» Data extract
· · · ·

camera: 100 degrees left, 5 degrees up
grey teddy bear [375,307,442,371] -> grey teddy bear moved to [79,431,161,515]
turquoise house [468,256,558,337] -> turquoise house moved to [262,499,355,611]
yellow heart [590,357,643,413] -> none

· · · ·

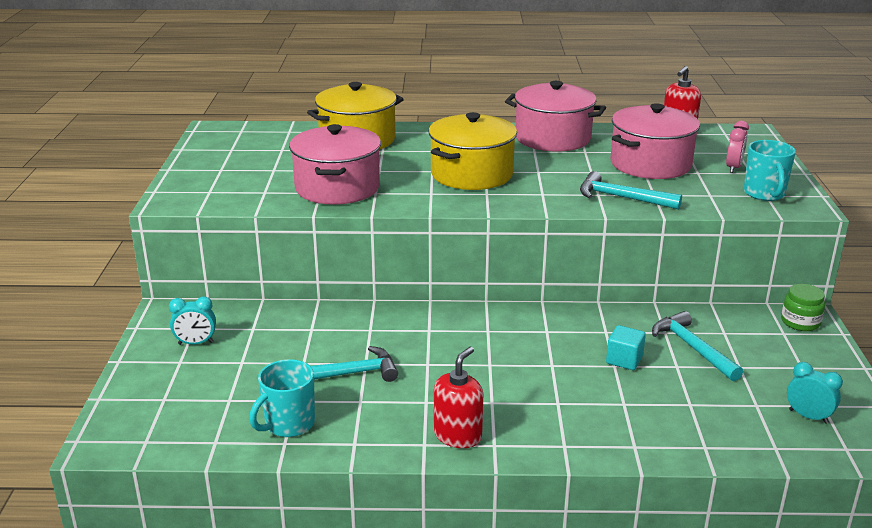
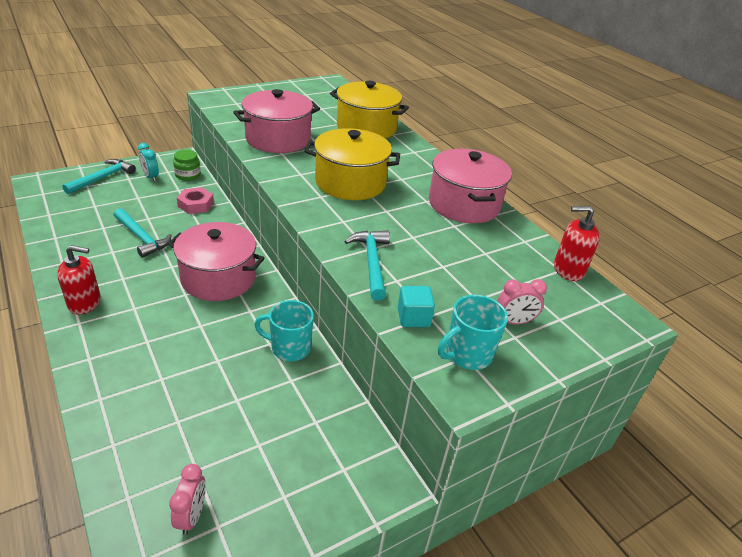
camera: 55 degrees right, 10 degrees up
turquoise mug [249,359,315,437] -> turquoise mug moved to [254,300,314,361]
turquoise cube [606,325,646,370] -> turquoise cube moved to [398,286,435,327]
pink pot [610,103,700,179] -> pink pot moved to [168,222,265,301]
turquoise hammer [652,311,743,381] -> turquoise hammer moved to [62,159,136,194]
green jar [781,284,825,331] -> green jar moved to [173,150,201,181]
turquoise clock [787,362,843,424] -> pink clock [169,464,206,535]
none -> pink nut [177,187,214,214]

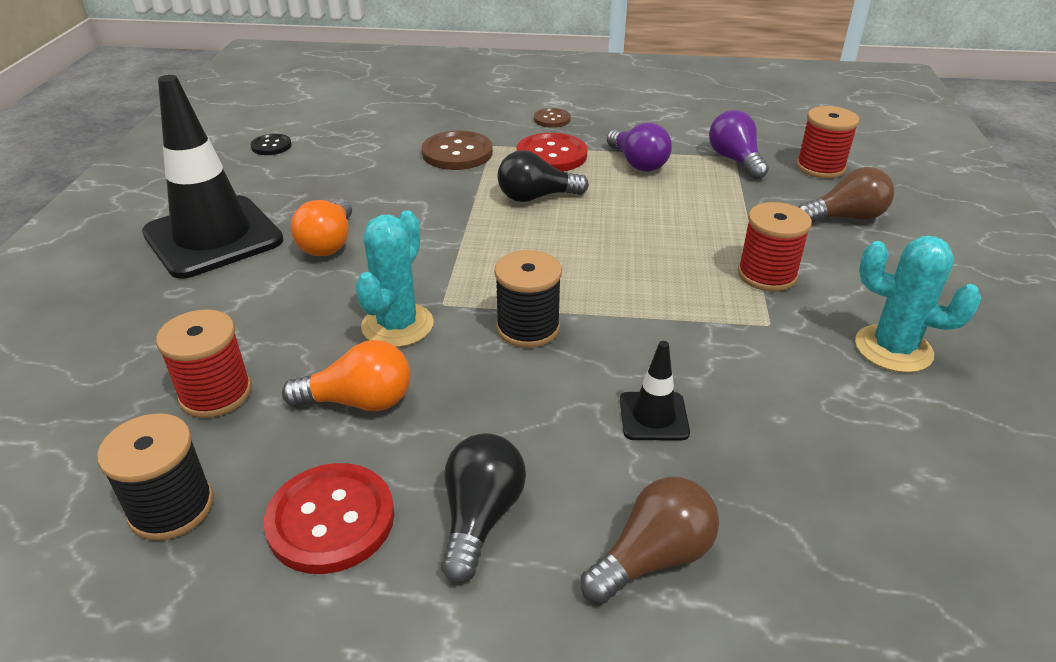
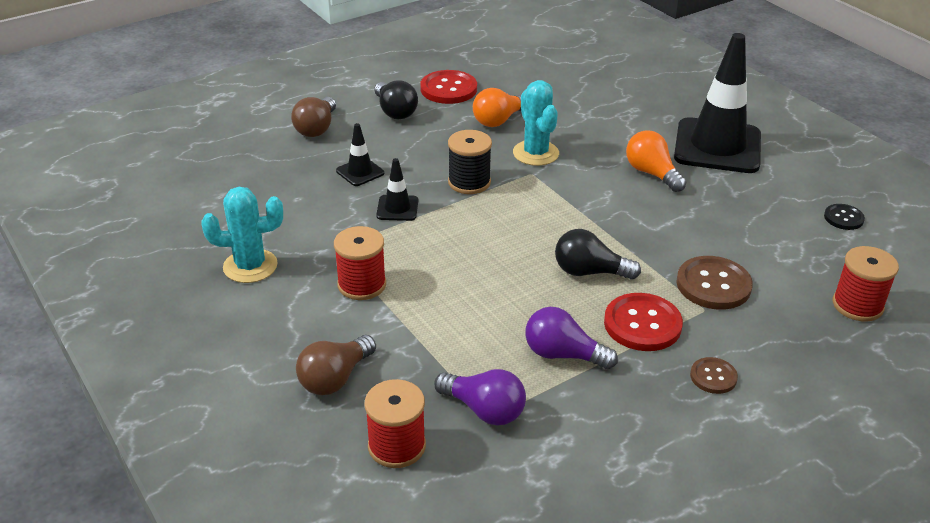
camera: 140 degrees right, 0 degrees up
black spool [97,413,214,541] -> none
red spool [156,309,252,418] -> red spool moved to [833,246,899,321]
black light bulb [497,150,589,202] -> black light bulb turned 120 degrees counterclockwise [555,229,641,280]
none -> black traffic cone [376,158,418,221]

· · · ·

What you give back should be only the lines of the records above, starting at the line with "grey teddy bear [375,307,442,371]" and ending at the line with "yellow heart [590,357,643,413] -> none", restated word for word.

grey teddy bear [375,307,442,371] -> grey teddy bear moved to [79,431,161,515]
turquoise house [468,256,558,337] -> turquoise house moved to [262,499,355,611]
yellow heart [590,357,643,413] -> none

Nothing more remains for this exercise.